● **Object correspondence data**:
━━━━

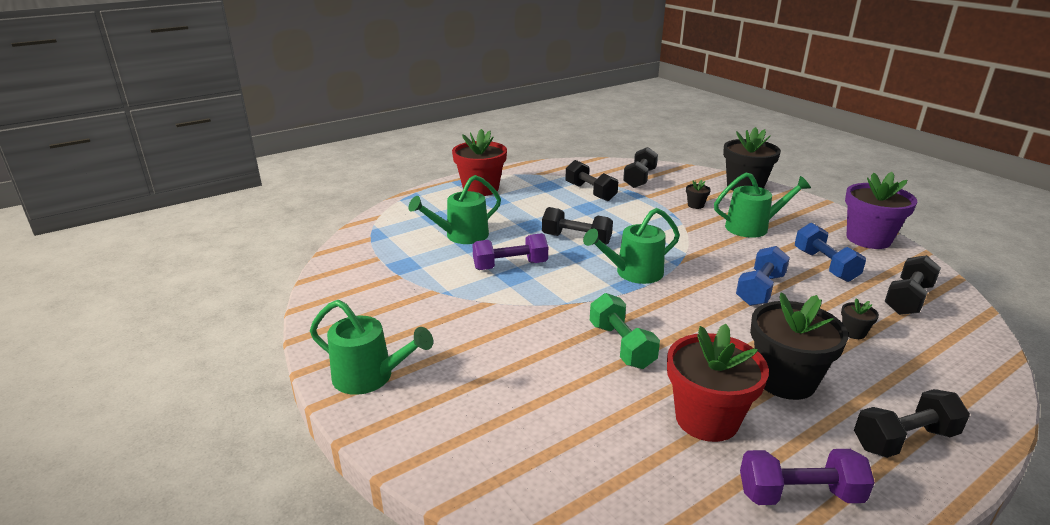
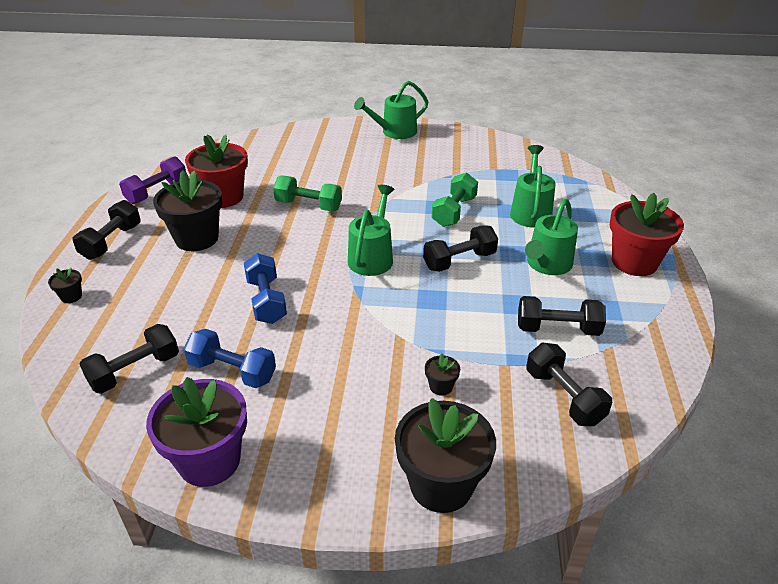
camera: 130 degrees right, 10 degrees up
(510, 266) = (454, 211): purple dumbbell -> green dumbbell
(753, 227) = (345, 388): green watering can -> green watering can (547, 265)
(853, 332) = (169, 301): black flower pot -> black flower pot (71, 296)
(908, 299) = (135, 371): black dumbbell -> black dumbbell turned 60 degrees clockwise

━━━━

Pictures aside, return all the entries above exactly.

camera: 130 degrees right, 10 degrees up
(510, 266) = (454, 211): purple dumbbell -> green dumbbell
(753, 227) = (345, 388): green watering can -> green watering can (547, 265)
(853, 332) = (169, 301): black flower pot -> black flower pot (71, 296)
(908, 299) = (135, 371): black dumbbell -> black dumbbell turned 60 degrees clockwise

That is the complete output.